Data extracts:
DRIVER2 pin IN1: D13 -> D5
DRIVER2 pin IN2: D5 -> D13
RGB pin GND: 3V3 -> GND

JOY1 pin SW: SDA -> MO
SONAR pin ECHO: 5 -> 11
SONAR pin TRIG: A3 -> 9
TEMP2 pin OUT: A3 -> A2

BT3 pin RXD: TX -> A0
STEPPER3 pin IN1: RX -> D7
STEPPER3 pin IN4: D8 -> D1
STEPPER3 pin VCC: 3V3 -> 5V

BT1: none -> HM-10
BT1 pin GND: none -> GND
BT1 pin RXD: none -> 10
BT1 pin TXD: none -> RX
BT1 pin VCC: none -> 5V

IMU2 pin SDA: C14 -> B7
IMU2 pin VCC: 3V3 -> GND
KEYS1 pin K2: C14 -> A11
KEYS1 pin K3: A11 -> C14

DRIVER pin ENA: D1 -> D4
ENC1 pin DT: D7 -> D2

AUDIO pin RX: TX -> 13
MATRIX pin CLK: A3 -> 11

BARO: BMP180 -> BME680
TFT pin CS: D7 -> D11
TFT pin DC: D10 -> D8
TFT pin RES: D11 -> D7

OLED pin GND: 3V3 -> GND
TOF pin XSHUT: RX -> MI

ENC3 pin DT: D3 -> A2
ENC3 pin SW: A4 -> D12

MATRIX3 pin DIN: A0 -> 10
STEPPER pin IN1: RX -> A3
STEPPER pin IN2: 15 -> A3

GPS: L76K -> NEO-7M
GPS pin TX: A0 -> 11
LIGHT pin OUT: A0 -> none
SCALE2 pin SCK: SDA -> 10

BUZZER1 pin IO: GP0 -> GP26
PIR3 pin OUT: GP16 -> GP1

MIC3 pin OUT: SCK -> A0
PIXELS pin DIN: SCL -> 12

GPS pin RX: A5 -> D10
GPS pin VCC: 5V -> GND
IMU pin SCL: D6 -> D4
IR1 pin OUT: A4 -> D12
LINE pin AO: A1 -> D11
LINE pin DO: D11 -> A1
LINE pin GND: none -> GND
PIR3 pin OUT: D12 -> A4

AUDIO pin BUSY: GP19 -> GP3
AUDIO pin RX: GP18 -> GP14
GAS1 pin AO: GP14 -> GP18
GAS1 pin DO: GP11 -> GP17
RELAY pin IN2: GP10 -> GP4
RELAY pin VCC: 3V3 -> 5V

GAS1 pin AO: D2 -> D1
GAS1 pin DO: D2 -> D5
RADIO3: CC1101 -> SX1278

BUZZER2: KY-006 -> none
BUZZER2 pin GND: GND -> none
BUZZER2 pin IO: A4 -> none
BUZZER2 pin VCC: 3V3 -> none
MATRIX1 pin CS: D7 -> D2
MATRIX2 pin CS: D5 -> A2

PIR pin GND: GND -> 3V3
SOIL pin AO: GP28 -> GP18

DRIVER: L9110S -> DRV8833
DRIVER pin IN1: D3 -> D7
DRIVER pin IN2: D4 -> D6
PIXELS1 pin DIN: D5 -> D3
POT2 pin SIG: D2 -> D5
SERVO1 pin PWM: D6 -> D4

Exercise description:
Print the lines above from the one with "TOF pin XSHUT: RX -> MI" through the one with "SCALE2 pin SCK: SDA -> 10", both included, exactly as written and nothing more.

Written answer:
TOF pin XSHUT: RX -> MI

ENC3 pin DT: D3 -> A2
ENC3 pin SW: A4 -> D12

MATRIX3 pin DIN: A0 -> 10
STEPPER pin IN1: RX -> A3
STEPPER pin IN2: 15 -> A3

GPS: L76K -> NEO-7M
GPS pin TX: A0 -> 11
LIGHT pin OUT: A0 -> none
SCALE2 pin SCK: SDA -> 10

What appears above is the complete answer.